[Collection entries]
============
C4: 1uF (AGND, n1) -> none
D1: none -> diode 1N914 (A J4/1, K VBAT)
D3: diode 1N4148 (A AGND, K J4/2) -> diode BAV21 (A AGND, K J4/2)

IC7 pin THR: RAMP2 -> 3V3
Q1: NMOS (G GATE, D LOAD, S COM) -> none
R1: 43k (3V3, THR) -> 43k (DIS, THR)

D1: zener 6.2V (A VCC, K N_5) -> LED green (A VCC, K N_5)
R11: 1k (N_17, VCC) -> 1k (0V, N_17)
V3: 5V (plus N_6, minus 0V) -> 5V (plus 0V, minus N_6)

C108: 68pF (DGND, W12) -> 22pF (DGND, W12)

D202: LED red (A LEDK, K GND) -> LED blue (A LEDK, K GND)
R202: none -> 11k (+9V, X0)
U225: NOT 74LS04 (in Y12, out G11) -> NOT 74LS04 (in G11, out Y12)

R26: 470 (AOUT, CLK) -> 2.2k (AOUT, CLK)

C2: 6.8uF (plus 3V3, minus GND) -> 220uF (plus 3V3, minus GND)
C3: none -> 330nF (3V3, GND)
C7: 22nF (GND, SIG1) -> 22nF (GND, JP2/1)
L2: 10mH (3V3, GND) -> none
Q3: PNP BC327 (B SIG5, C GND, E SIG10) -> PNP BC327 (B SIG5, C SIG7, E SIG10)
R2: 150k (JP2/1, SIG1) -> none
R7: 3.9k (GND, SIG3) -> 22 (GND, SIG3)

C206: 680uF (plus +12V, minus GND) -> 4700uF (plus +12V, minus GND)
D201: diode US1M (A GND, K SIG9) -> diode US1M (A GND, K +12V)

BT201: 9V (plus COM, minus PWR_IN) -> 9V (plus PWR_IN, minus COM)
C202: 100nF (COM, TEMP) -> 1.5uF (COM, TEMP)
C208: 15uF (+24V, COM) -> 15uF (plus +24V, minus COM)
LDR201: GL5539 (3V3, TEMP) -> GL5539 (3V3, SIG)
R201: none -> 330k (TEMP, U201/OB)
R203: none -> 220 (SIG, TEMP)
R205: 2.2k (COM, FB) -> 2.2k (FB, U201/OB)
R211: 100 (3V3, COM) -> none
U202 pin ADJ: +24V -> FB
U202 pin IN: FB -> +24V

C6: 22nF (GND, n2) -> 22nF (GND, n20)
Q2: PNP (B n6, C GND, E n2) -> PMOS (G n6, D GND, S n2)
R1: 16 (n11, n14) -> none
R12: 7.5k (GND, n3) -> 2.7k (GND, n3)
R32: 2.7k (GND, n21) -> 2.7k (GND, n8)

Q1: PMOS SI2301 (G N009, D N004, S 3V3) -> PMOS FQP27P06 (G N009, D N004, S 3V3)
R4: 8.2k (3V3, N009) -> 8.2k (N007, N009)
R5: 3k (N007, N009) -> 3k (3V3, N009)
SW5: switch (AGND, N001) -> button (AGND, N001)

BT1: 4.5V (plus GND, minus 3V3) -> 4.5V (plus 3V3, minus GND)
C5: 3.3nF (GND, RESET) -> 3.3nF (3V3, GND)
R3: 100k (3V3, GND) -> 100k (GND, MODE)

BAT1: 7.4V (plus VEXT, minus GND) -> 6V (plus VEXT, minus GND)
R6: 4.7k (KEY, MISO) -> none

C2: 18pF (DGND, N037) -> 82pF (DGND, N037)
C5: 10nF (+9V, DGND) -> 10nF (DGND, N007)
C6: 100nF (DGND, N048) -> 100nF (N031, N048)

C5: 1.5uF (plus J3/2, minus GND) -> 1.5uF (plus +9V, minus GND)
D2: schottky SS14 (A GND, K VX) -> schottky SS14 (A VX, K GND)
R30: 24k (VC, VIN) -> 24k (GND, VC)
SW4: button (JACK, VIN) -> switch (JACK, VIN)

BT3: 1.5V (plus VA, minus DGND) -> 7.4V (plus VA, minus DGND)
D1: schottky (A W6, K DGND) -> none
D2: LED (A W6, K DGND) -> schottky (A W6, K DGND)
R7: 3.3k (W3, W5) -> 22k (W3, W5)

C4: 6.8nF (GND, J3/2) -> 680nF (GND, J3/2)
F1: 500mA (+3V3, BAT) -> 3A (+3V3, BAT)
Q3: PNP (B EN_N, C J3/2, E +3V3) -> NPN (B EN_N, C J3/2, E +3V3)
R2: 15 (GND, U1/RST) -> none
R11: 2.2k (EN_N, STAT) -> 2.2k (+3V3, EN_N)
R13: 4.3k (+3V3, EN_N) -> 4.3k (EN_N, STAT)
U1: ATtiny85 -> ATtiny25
============
Count the lines of the data that hold the string "schottky". The answer should be that number alone.

- **ANSWER BOX**
3